Start Excerpted data

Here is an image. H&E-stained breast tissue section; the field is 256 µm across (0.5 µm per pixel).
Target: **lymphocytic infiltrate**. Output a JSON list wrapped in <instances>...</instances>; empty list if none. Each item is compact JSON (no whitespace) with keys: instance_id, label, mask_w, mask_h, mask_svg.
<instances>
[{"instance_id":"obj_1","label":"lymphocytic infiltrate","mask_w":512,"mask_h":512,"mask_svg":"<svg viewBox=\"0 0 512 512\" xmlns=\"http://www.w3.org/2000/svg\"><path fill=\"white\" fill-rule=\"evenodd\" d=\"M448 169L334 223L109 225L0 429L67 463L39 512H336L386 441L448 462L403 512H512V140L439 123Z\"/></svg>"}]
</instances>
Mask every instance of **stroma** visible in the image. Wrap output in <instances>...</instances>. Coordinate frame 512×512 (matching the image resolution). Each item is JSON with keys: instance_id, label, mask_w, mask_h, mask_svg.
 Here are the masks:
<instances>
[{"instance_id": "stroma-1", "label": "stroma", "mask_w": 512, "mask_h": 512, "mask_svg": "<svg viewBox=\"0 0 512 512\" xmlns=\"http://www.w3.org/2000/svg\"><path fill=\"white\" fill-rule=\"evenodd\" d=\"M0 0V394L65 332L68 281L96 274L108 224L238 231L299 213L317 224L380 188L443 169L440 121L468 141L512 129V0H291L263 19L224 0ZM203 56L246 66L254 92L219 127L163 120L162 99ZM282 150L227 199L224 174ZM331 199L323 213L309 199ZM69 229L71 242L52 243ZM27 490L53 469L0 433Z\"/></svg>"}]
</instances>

End Excerpted data

• [Exercise aim] The required output is the span of lines from the one containing "Mask every instance" to the last line, reproduced character for character.

• [Task response]
Mask every instance of **stroma** visible in the image. Wrap output in <instances>...</instances>. Coordinate frame 512×512 (matching the image resolution). Each item is JSON with keys: instance_id, label, mask_w, mask_h, mask_svg.
 Here are the masks:
<instances>
[{"instance_id": "stroma-1", "label": "stroma", "mask_w": 512, "mask_h": 512, "mask_svg": "<svg viewBox=\"0 0 512 512\" xmlns=\"http://www.w3.org/2000/svg\"><path fill=\"white\" fill-rule=\"evenodd\" d=\"M0 0V394L65 332L68 281L96 274L108 224L238 231L299 213L317 224L380 188L443 169L440 121L468 141L512 129V0H291L263 19L224 0ZM203 56L246 66L254 92L219 127L163 120L162 99ZM282 150L227 199L224 174ZM331 199L323 213L309 199ZM69 229L71 242L52 243ZM27 490L53 469L0 433Z\"/></svg>"}]
</instances>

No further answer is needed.